◆ Task to complete
Go through the lines below and repeat each one exactly, skipping pictures.

◆ Provided material
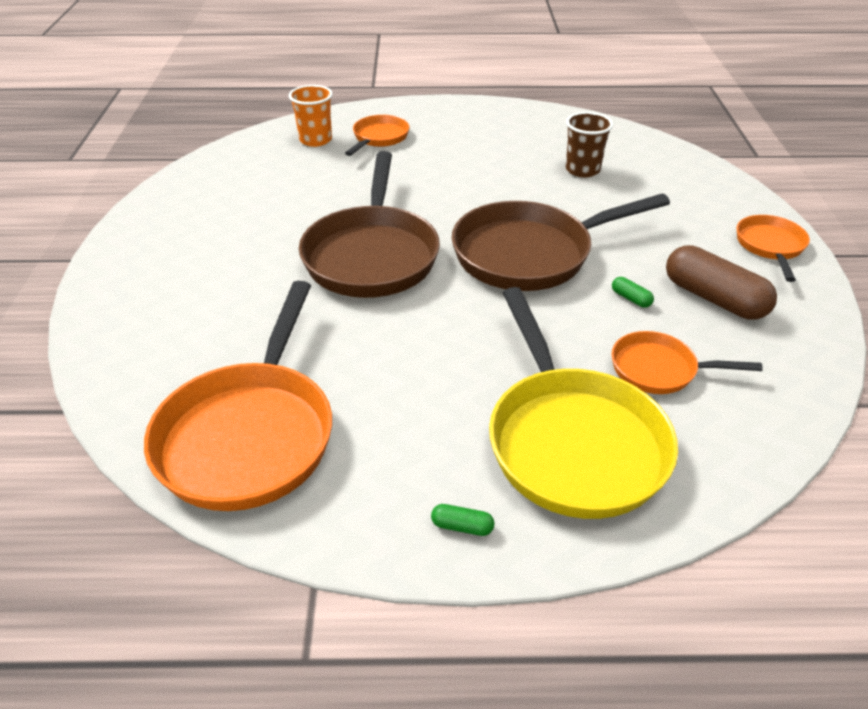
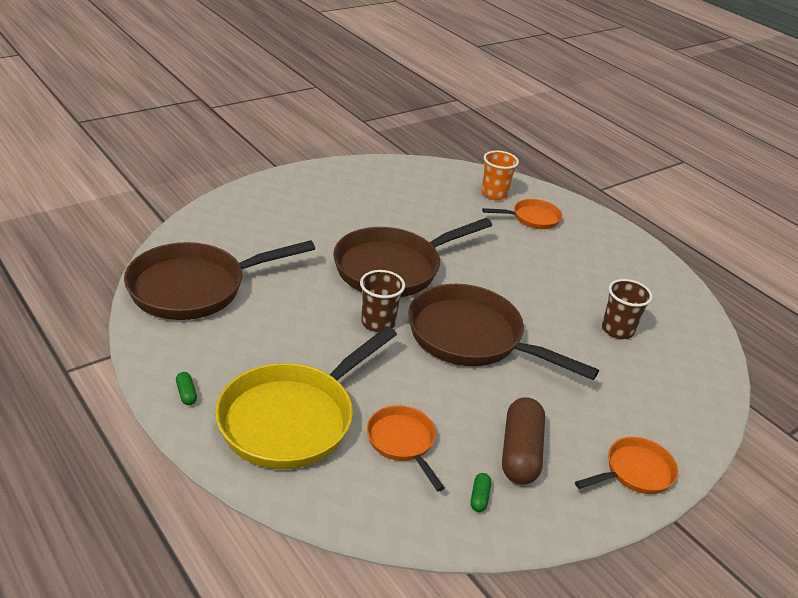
camera: 50 degrees right, 5 degrees down
(250, 434) = (195, 288): orange pan -> brown pan
(456, 305) = (378, 323): none -> brown cup
(631, 298) = (471, 405): green capsule -> green capsule (479, 497)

◆ Task result
camera: 50 degrees right, 5 degrees down
(250, 434) = (195, 288): orange pan -> brown pan
(456, 305) = (378, 323): none -> brown cup
(631, 298) = (471, 405): green capsule -> green capsule (479, 497)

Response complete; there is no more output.